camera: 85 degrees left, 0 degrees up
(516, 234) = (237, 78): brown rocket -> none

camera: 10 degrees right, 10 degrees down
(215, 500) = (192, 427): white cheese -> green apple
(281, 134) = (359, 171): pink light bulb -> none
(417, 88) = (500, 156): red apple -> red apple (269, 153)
---
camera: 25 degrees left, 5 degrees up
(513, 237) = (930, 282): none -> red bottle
* * *
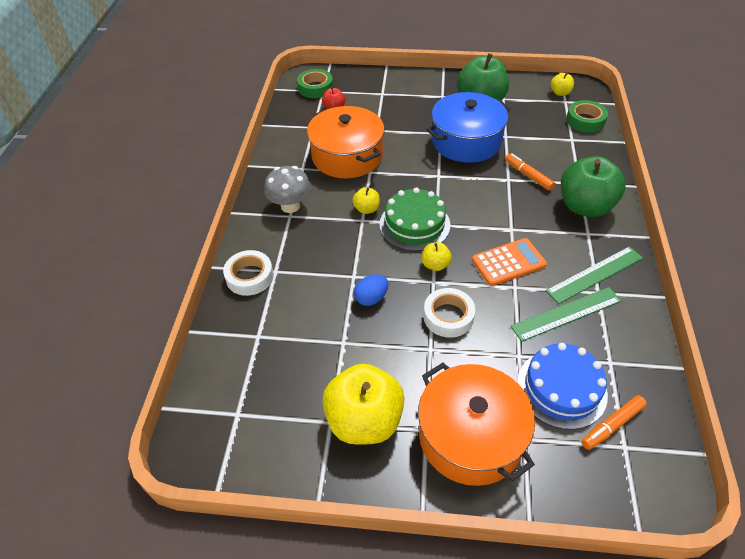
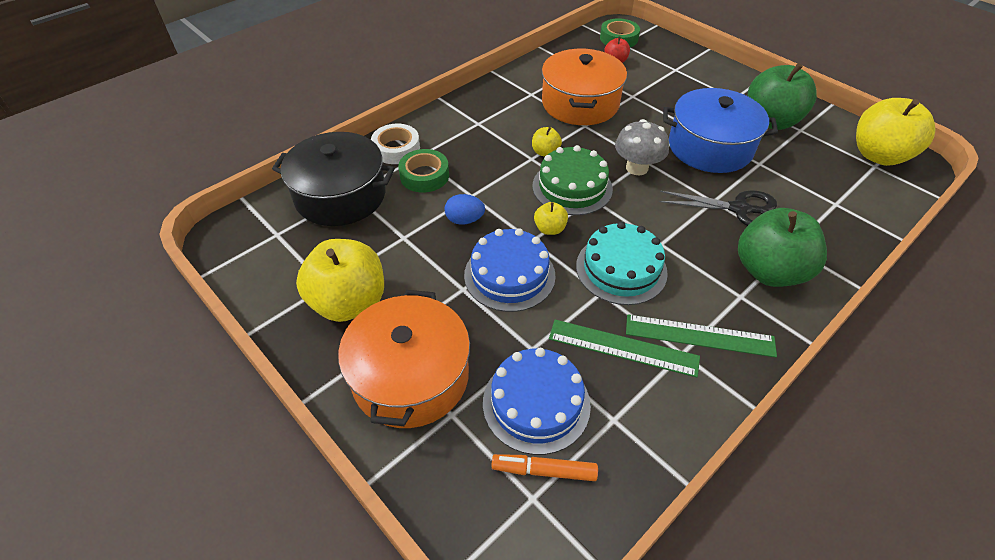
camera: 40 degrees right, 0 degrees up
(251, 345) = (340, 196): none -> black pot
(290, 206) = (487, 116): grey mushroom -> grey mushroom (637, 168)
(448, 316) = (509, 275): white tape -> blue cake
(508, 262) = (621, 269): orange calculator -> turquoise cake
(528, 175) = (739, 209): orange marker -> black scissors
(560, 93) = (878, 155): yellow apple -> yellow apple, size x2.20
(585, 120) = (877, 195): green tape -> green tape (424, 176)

WHAT THE TASK ASKS: In the listing above, find the line containing "camera: 10 degrees right, 10 degrees down" and the line containing "(417, 88) = (500, 156): red", then retype both and every line between them exactly, with nothing else.

RESPONSE BELOW:
camera: 10 degrees right, 10 degrees down
(215, 500) = (192, 427): white cheese -> green apple
(281, 134) = (359, 171): pink light bulb -> none
(417, 88) = (500, 156): red apple -> red apple (269, 153)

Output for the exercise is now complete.